EXERCISE DETAILS:
Starting at the line containing "brown L-shape: moved 4 px left" and running through the end of the material below, repeat each line word for word, omitting the pictures.
####
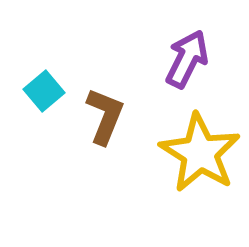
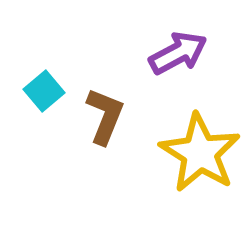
purple arrow: moved 9 px left, 6 px up; rotated 36 degrees clockwise
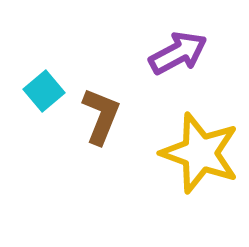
brown L-shape: moved 4 px left
yellow star: rotated 12 degrees counterclockwise
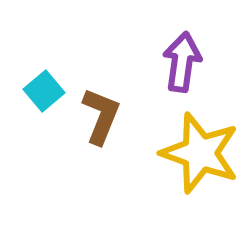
purple arrow: moved 4 px right, 9 px down; rotated 54 degrees counterclockwise
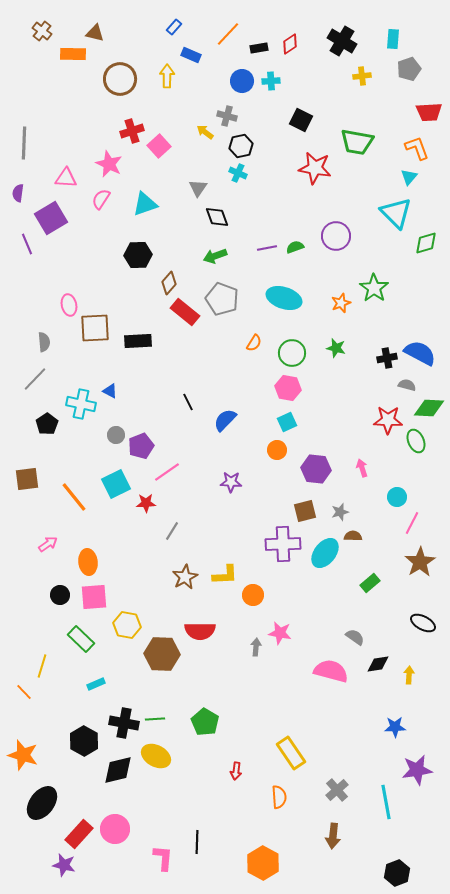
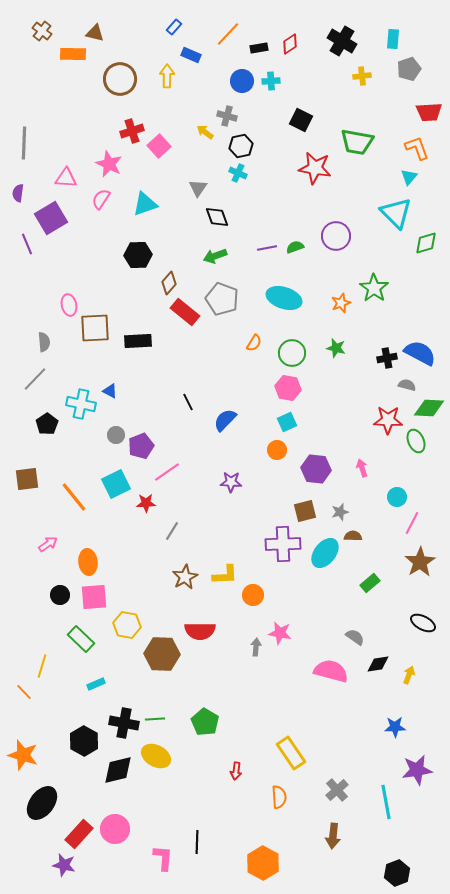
yellow arrow at (409, 675): rotated 18 degrees clockwise
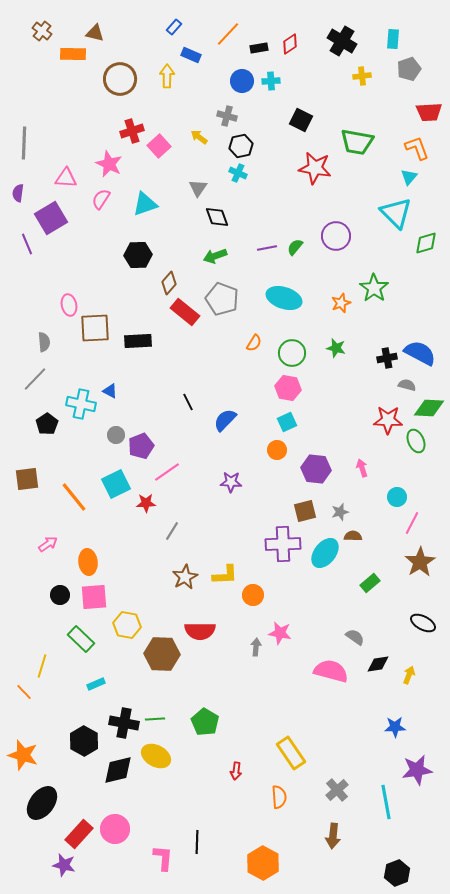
yellow arrow at (205, 132): moved 6 px left, 5 px down
green semicircle at (295, 247): rotated 30 degrees counterclockwise
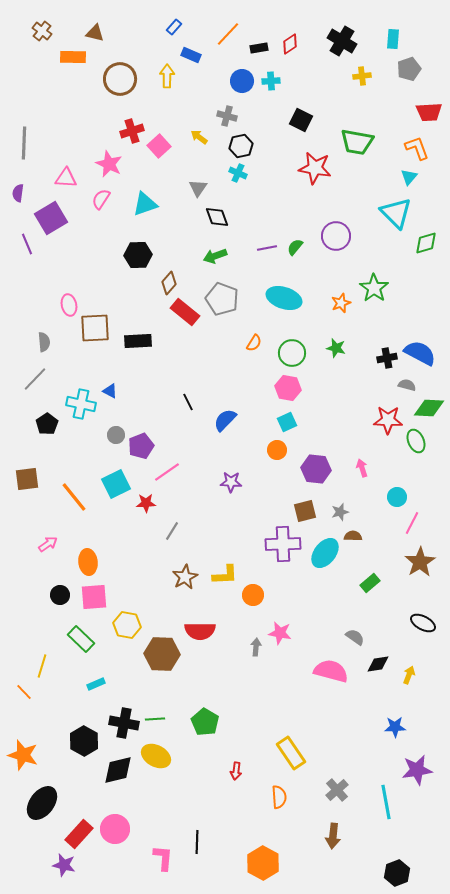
orange rectangle at (73, 54): moved 3 px down
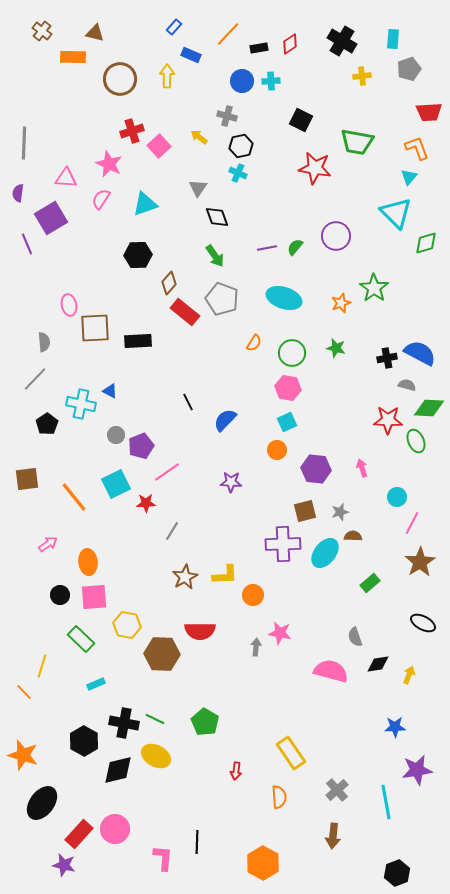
green arrow at (215, 256): rotated 105 degrees counterclockwise
gray semicircle at (355, 637): rotated 144 degrees counterclockwise
green line at (155, 719): rotated 30 degrees clockwise
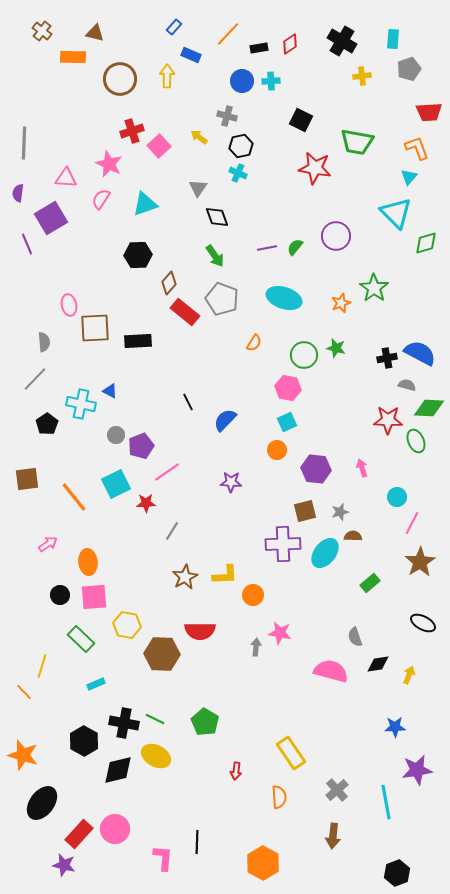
green circle at (292, 353): moved 12 px right, 2 px down
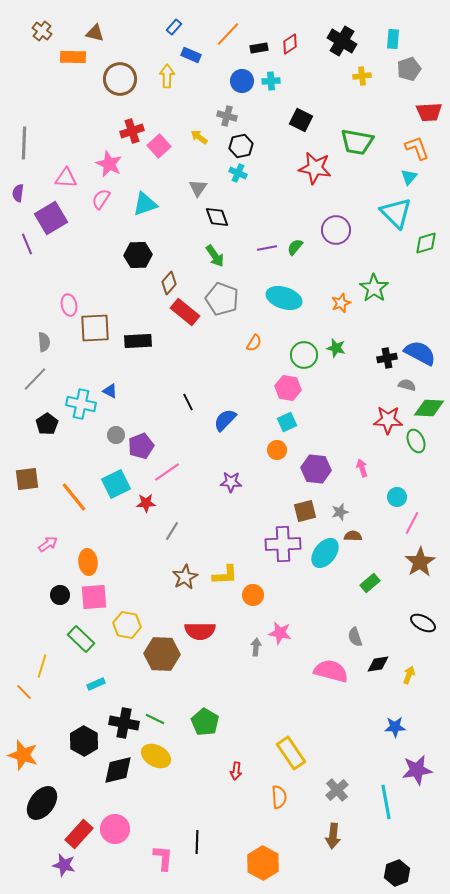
purple circle at (336, 236): moved 6 px up
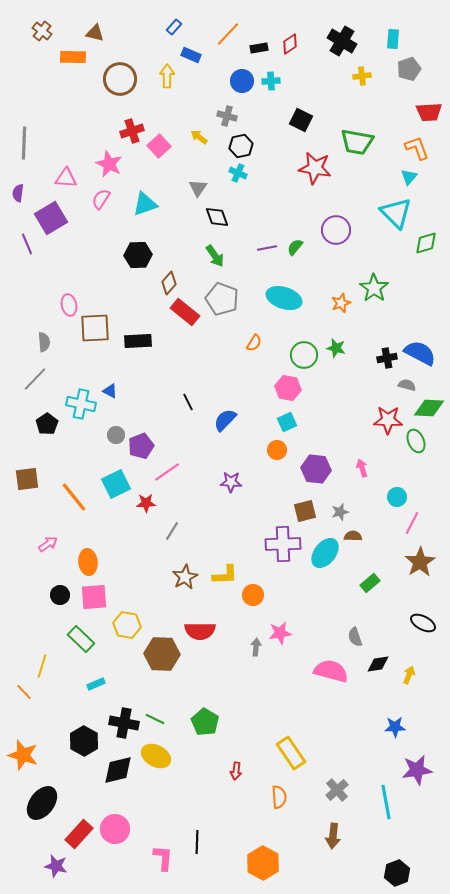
####
FINISHED TASK:
brown L-shape: moved 4 px left
yellow star: rotated 12 degrees counterclockwise
purple arrow: moved 4 px right, 9 px down; rotated 54 degrees counterclockwise
yellow arrow at (409, 675): rotated 18 degrees clockwise
yellow arrow at (205, 132): moved 6 px left, 5 px down
green semicircle at (295, 247): rotated 30 degrees counterclockwise
orange rectangle at (73, 54): moved 3 px down
green arrow at (215, 256): rotated 105 degrees counterclockwise
gray semicircle at (355, 637): rotated 144 degrees counterclockwise
green line at (155, 719): rotated 30 degrees clockwise
green circle at (292, 353): moved 12 px right, 2 px down
purple circle at (336, 236): moved 6 px up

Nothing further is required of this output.